■ Given data
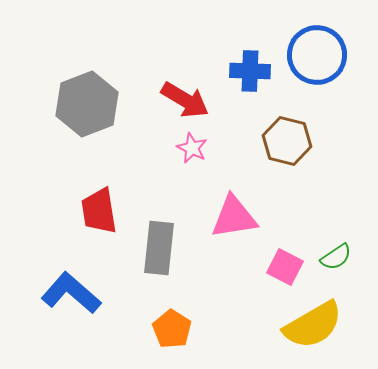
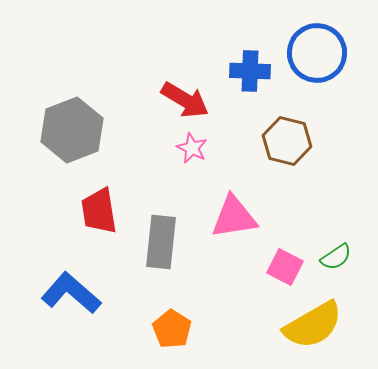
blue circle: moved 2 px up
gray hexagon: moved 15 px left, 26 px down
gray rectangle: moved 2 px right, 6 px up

* * *

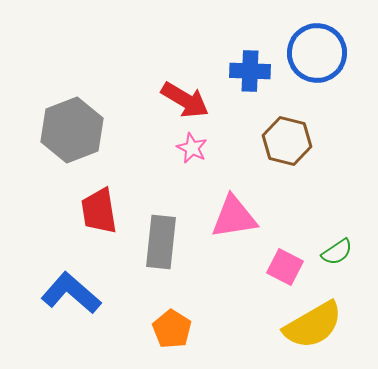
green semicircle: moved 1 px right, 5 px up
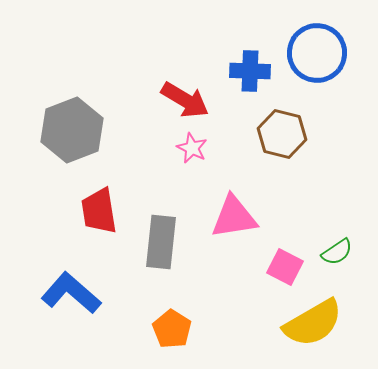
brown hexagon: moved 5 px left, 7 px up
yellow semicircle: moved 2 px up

■ Given task
Please give the records from the line with "green semicircle: moved 1 px right, 5 px up" to the line with "yellow semicircle: moved 2 px up" as a numbered list, leaving out blank lines and pictures.

■ Final result
1. green semicircle: moved 1 px right, 5 px up
2. brown hexagon: moved 5 px left, 7 px up
3. yellow semicircle: moved 2 px up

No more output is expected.